-- DATA FOR ANALYSIS follows --
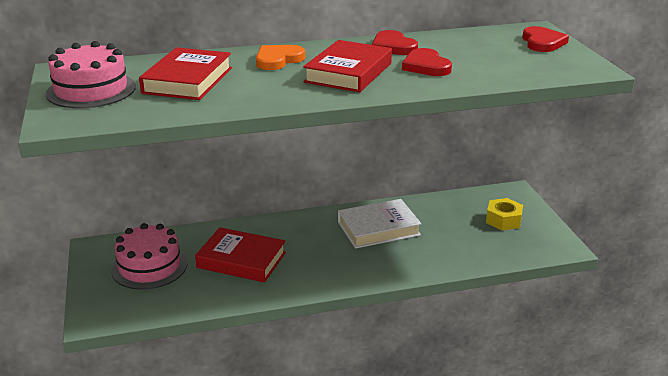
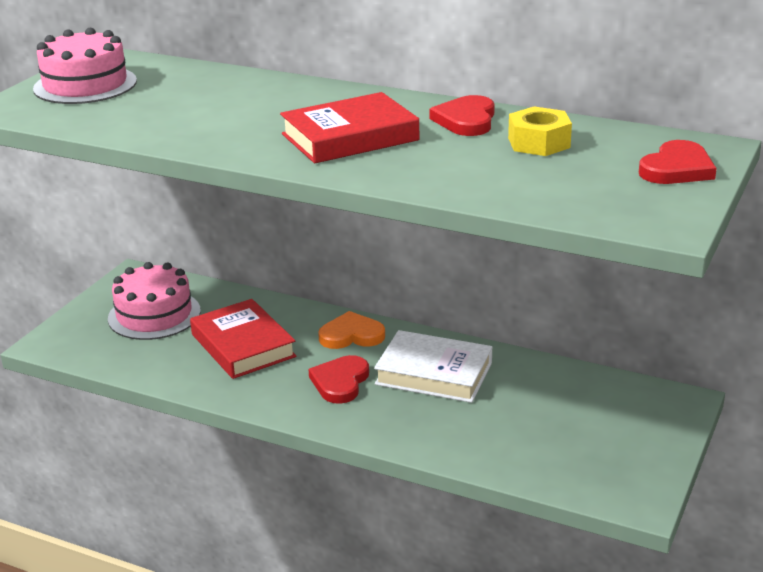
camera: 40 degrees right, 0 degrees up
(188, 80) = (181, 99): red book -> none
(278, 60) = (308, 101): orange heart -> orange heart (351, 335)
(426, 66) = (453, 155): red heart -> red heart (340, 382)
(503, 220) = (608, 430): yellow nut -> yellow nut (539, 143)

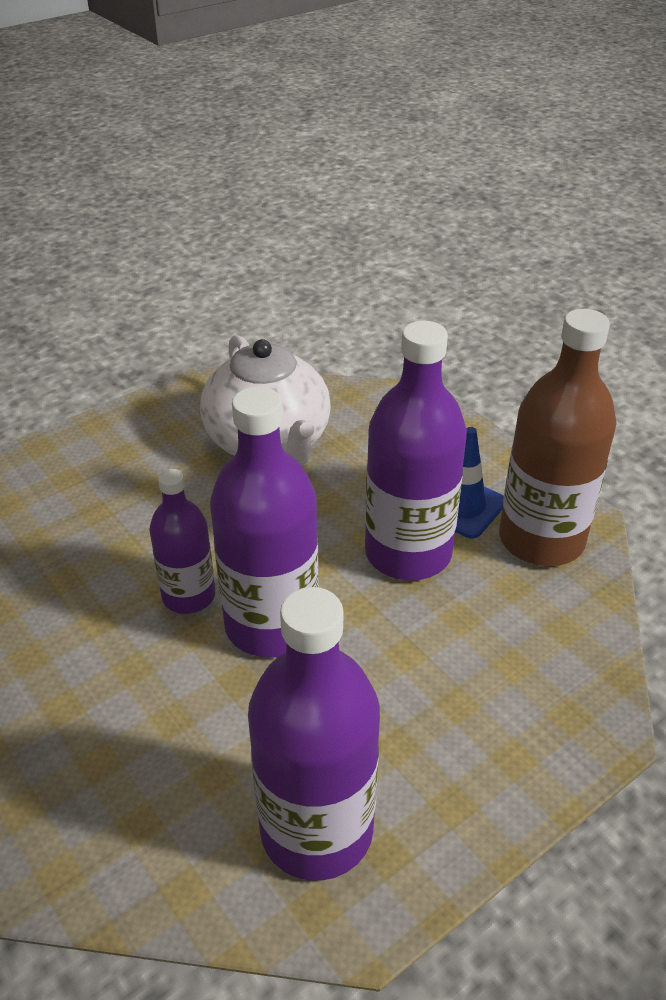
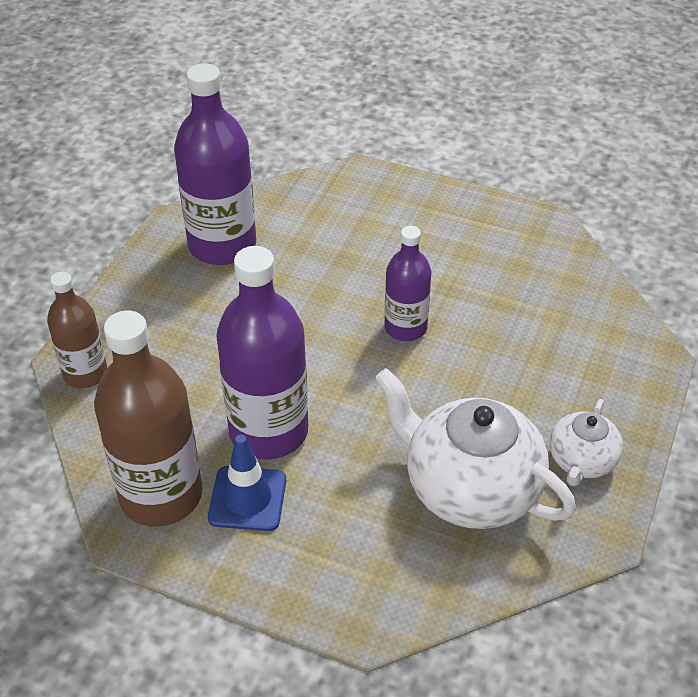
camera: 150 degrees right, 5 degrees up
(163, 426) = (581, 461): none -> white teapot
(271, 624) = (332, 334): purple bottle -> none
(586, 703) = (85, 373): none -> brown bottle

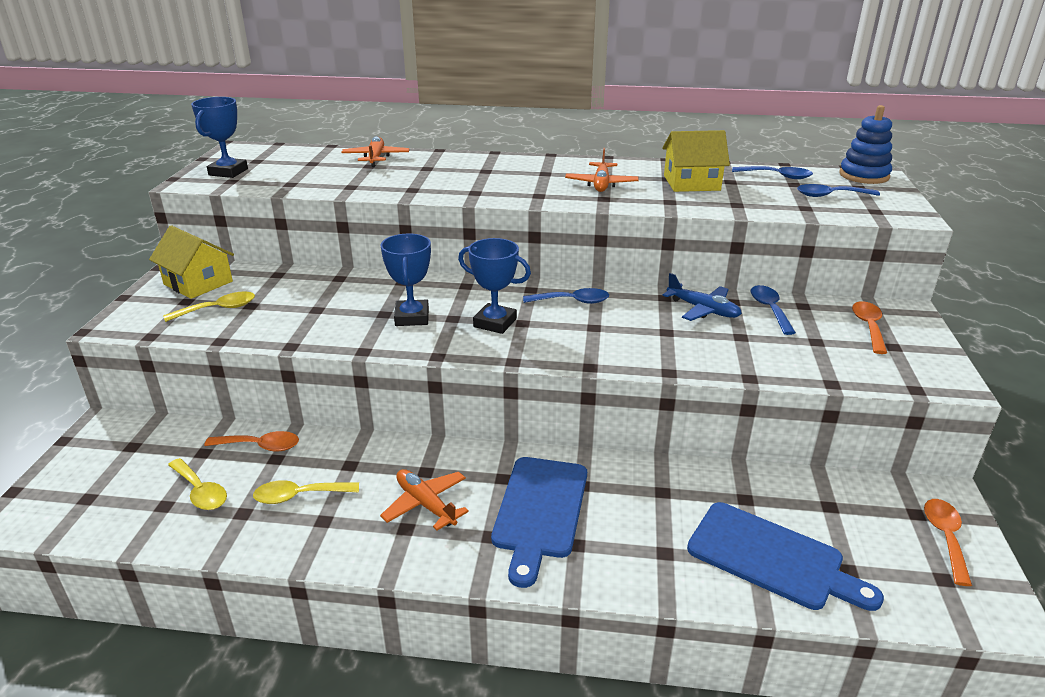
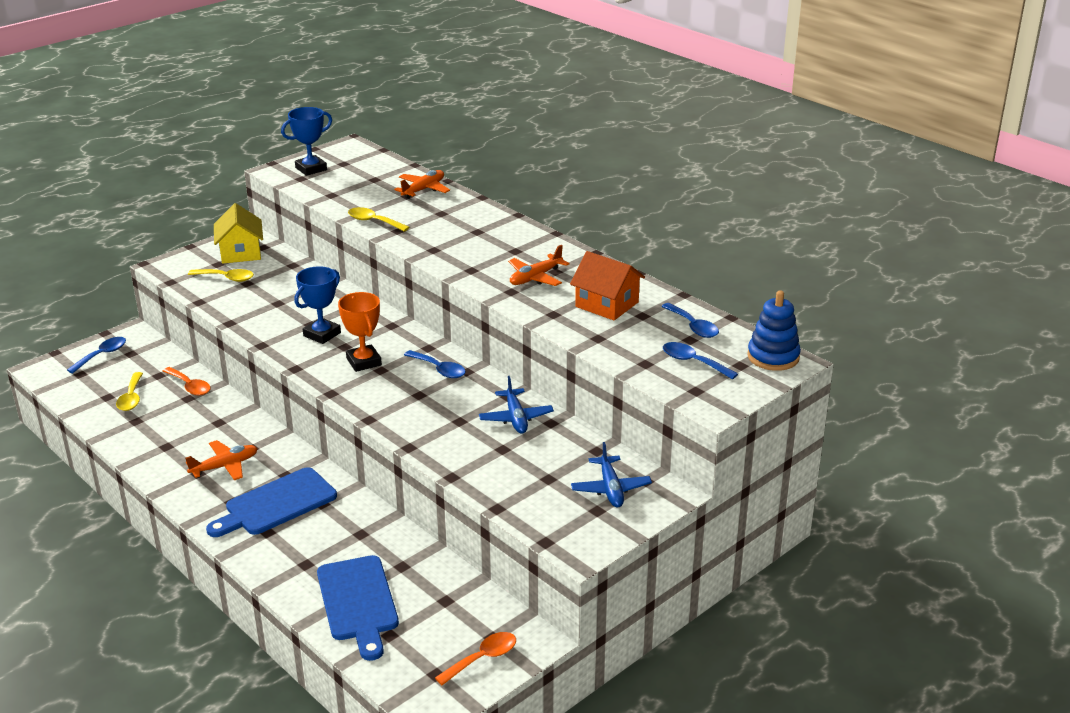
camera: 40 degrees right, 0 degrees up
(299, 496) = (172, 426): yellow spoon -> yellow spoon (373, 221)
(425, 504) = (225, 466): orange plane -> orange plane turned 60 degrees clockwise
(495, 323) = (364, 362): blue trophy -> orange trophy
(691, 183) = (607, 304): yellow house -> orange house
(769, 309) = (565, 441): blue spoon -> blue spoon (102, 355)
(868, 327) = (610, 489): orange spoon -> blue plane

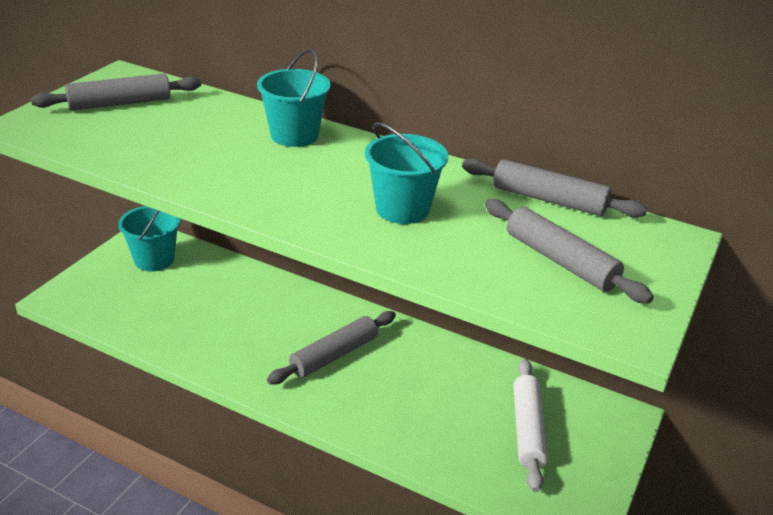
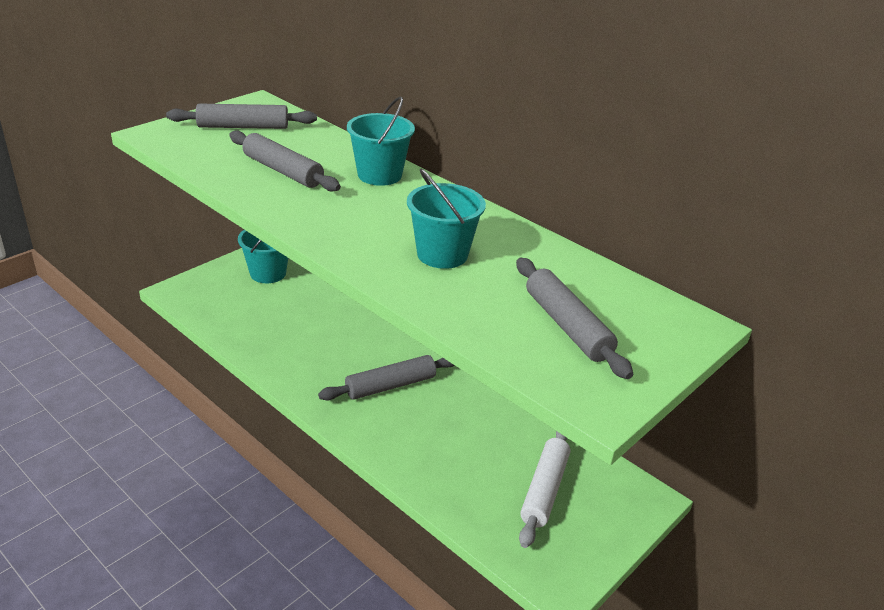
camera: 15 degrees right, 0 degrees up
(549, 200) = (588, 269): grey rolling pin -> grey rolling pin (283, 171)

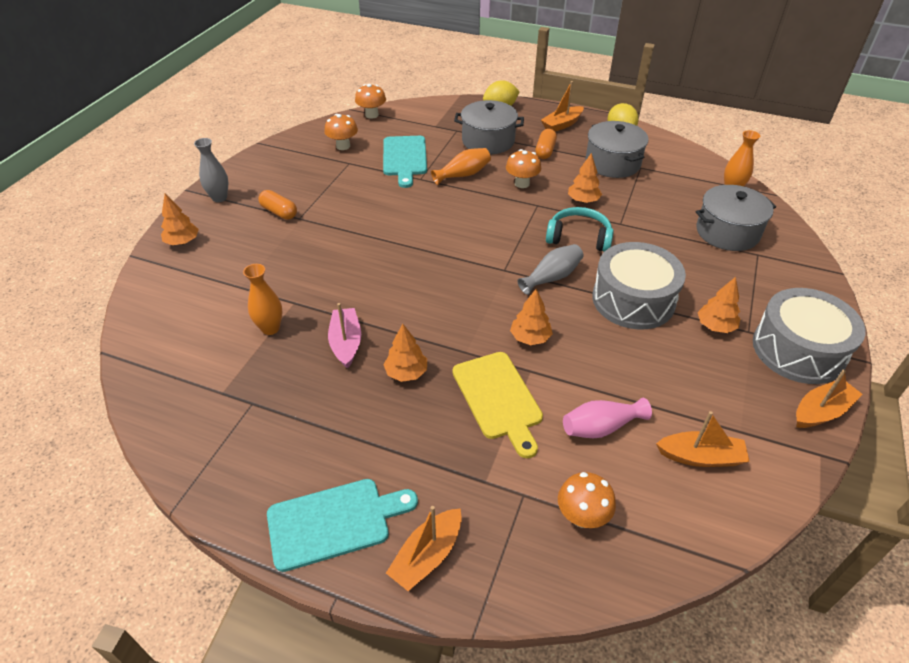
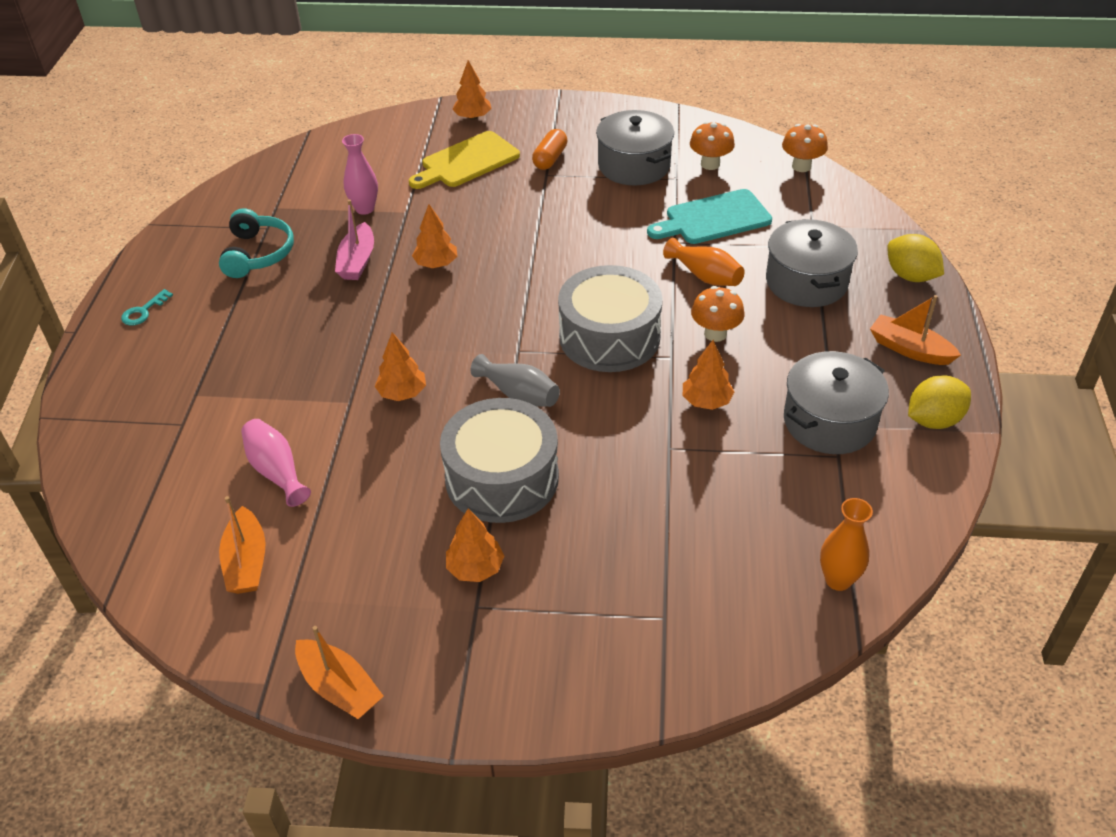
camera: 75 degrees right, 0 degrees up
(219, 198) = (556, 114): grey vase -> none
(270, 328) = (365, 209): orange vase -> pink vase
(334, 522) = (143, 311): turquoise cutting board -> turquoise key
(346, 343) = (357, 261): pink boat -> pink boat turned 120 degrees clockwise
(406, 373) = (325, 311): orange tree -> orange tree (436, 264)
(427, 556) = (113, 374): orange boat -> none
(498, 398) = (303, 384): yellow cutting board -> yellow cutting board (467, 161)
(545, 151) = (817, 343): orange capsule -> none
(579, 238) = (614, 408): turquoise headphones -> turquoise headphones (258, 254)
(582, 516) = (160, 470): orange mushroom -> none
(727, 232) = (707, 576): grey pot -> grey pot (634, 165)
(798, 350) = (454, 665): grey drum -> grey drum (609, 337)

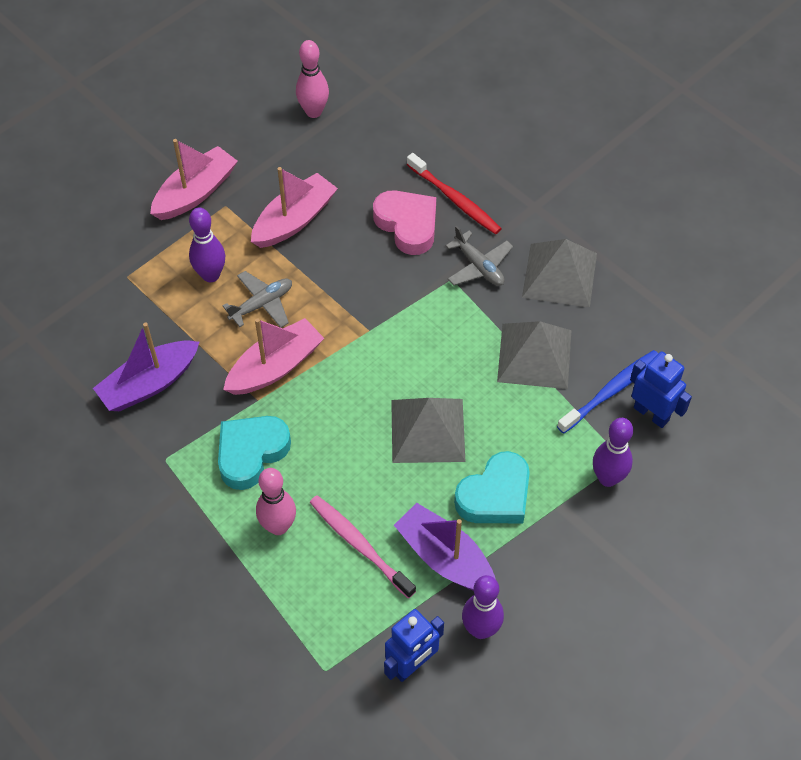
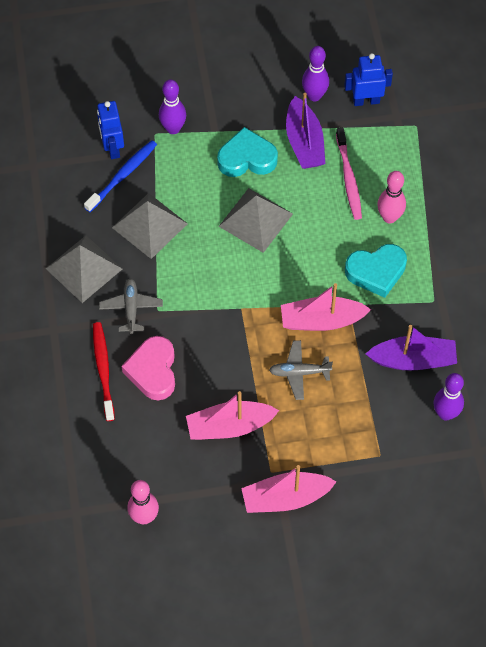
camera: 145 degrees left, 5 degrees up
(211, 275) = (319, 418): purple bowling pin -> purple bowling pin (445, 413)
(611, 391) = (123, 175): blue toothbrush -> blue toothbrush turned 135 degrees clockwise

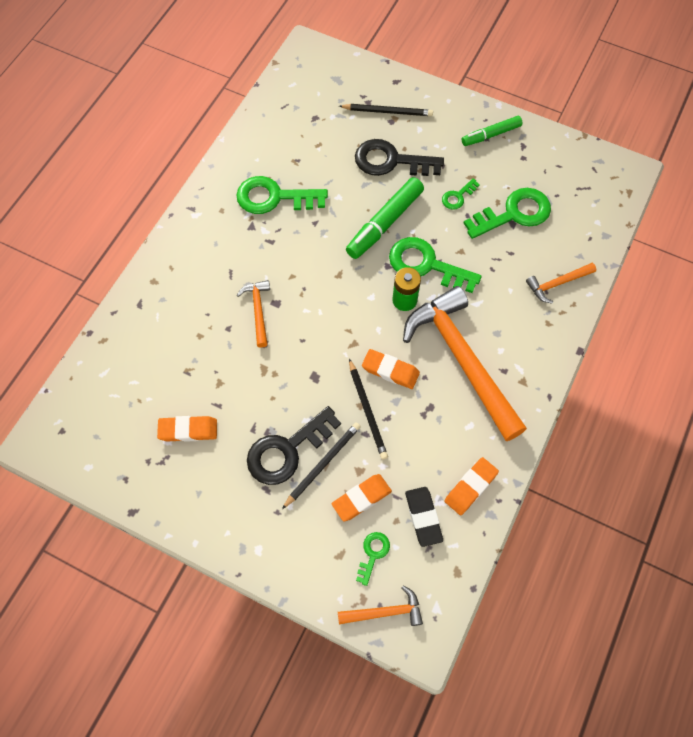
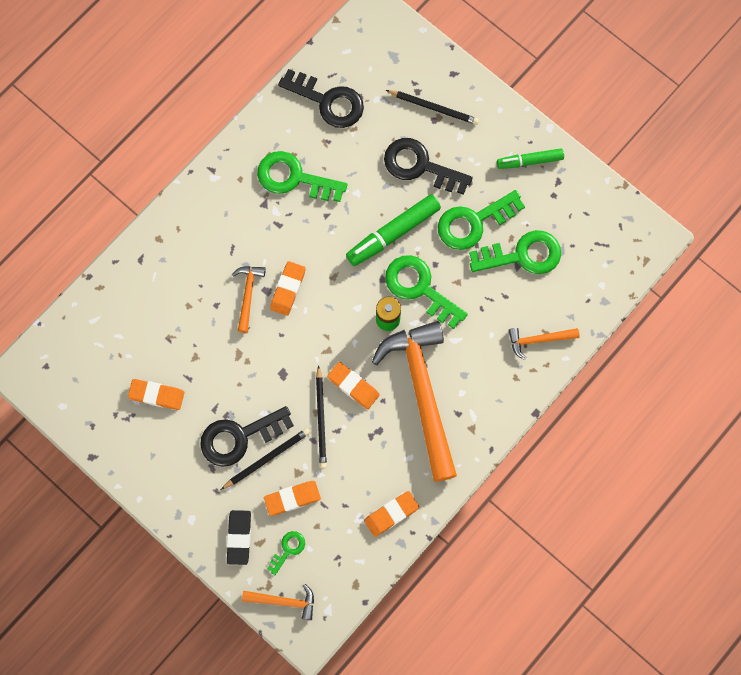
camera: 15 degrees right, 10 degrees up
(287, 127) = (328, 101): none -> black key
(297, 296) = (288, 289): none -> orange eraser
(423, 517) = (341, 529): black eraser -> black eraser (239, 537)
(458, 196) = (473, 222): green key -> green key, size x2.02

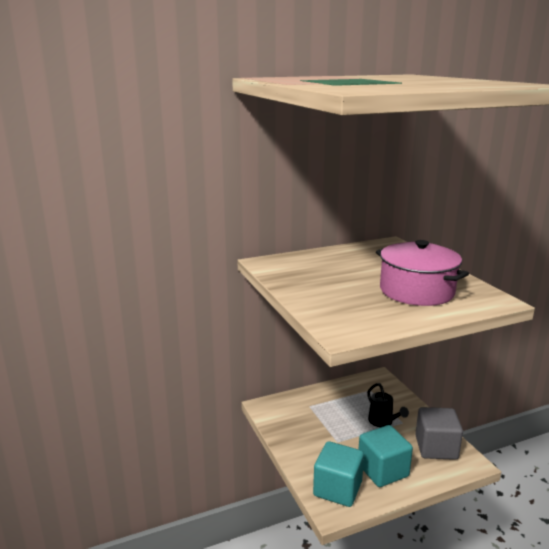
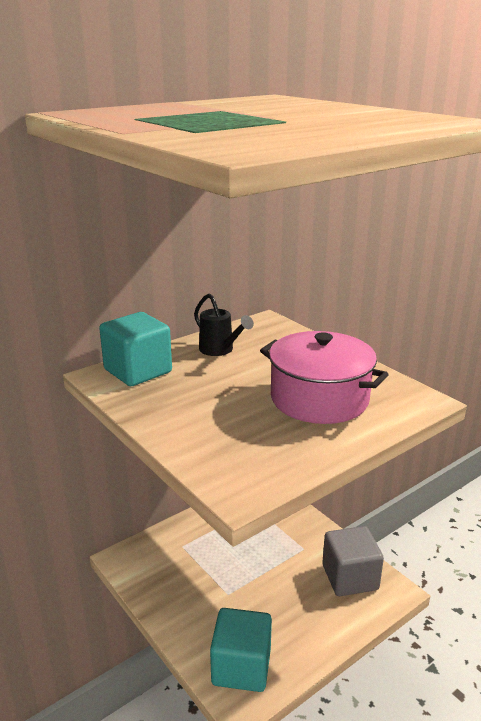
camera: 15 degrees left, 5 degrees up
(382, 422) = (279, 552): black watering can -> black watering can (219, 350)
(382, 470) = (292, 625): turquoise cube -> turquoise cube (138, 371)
-- DATA FOR ANALYSIS concluded --
- [THE PROBLEM]: Could you restate every record above word for word, leaving the pictures out?

- [ANSWER TO THIS TASK]:
camera: 40 degrees right, 0 degrees up
(188, 80) = (181, 99): red book -> none
(278, 60) = (308, 101): orange heart -> orange heart (351, 335)
(426, 66) = (453, 155): red heart -> red heart (340, 382)
(503, 220) = (608, 430): yellow nut -> yellow nut (539, 143)

camera: 150 degrees right, 5 degrees up
(163, 426) = (581, 461): none -> white teapot
(271, 624) = (332, 334): purple bottle -> none
(586, 703) = (85, 373): none -> brown bottle

camera: 40 degrees right, 0 degrees up
(299, 496) = (172, 426): yellow spoon -> yellow spoon (373, 221)
(425, 504) = (225, 466): orange plane -> orange plane turned 60 degrees clockwise
(495, 323) = (364, 362): blue trophy -> orange trophy
(691, 183) = (607, 304): yellow house -> orange house
(769, 309) = (565, 441): blue spoon -> blue spoon (102, 355)
(868, 327) = (610, 489): orange spoon -> blue plane

camera: 15 degrees right, 0 degrees up
(549, 200) = (588, 269): grey rolling pin -> grey rolling pin (283, 171)

camera: 75 degrees right, 0 degrees up
(219, 198) = (556, 114): grey vase -> none
(270, 328) = (365, 209): orange vase -> pink vase
(334, 522) = (143, 311): turquoise cutting board -> turquoise key
(346, 343) = (357, 261): pink boat -> pink boat turned 120 degrees clockwise
(406, 373) = (325, 311): orange tree -> orange tree (436, 264)
(427, 556) = (113, 374): orange boat -> none
(498, 398) = (303, 384): yellow cutting board -> yellow cutting board (467, 161)
(545, 151) = (817, 343): orange capsule -> none
(579, 238) = (614, 408): turquoise headphones -> turquoise headphones (258, 254)
(582, 516) = (160, 470): orange mushroom -> none
(727, 232) = (707, 576): grey pot -> grey pot (634, 165)
(798, 350) = (454, 665): grey drum -> grey drum (609, 337)

camera: 145 degrees left, 5 degrees up
(211, 275) = (319, 418): purple bowling pin -> purple bowling pin (445, 413)
(611, 391) = (123, 175): blue toothbrush -> blue toothbrush turned 135 degrees clockwise

camera: 15 degrees right, 10 degrees up
(287, 127) = (328, 101): none -> black key
(297, 296) = (288, 289): none -> orange eraser
(423, 517) = (341, 529): black eraser -> black eraser (239, 537)
(458, 196) = (473, 222): green key -> green key, size x2.02

camera: 15 degrees left, 5 degrees up
(382, 422) = (279, 552): black watering can -> black watering can (219, 350)
(382, 470) = (292, 625): turquoise cube -> turquoise cube (138, 371)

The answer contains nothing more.